*PROBLEM DETAILS*:
Please repeat the data exactly. Any picture in it stays out.

SUPPLIED MATERIAL section start

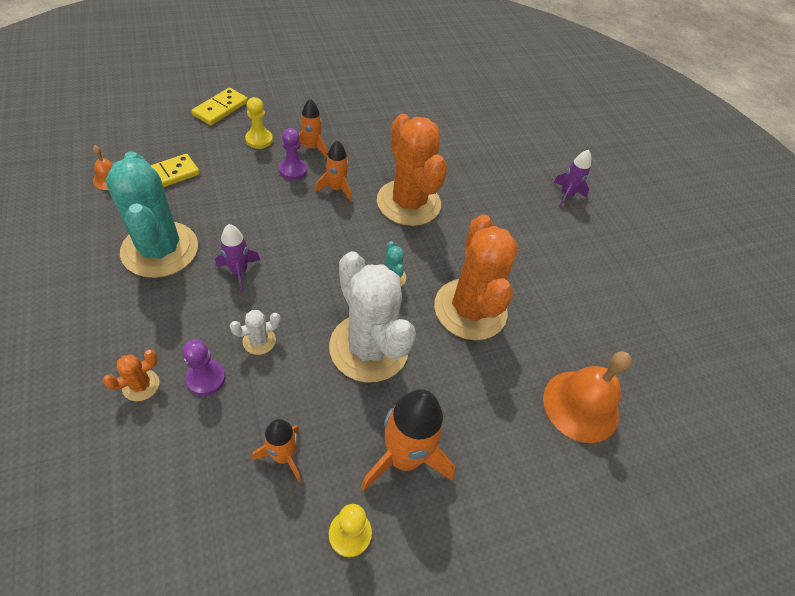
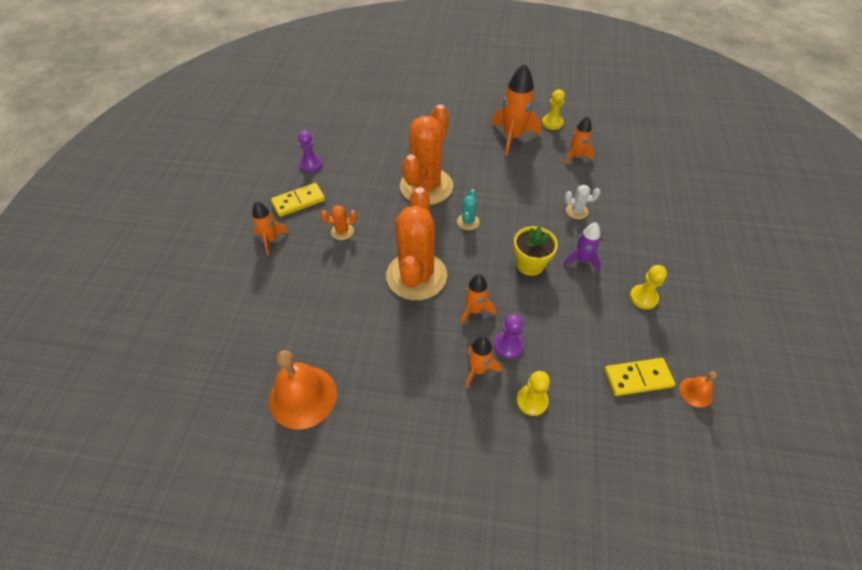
camera: 145 degrees left, 0 degrees up
(141, 385) = (654, 209): orange cactus -> orange cactus (342, 231)
(160, 249) = (643, 297): turquoise cactus -> yellow pawn
(206, 378) = (614, 201): purple pawn -> purple pawn (311, 165)
(221, 109) = (567, 472): yellow domino -> yellow domino (298, 201)
(298, 248) = (530, 264): none -> yellow flower pot
(369, 347) = (507, 187): white cactus -> none
(566, 195) = (271, 240): purple rocket -> orange rocket
(581, 405) = (401, 127): orange bell -> orange bell (303, 396)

SUPPLIED MATERIAL section end

*ANSWER FOR THIS EXERCISE*:
camera: 145 degrees left, 0 degrees up
(141, 385) = (654, 209): orange cactus -> orange cactus (342, 231)
(160, 249) = (643, 297): turquoise cactus -> yellow pawn
(206, 378) = (614, 201): purple pawn -> purple pawn (311, 165)
(221, 109) = (567, 472): yellow domino -> yellow domino (298, 201)
(298, 248) = (530, 264): none -> yellow flower pot
(369, 347) = (507, 187): white cactus -> none
(566, 195) = (271, 240): purple rocket -> orange rocket
(581, 405) = (401, 127): orange bell -> orange bell (303, 396)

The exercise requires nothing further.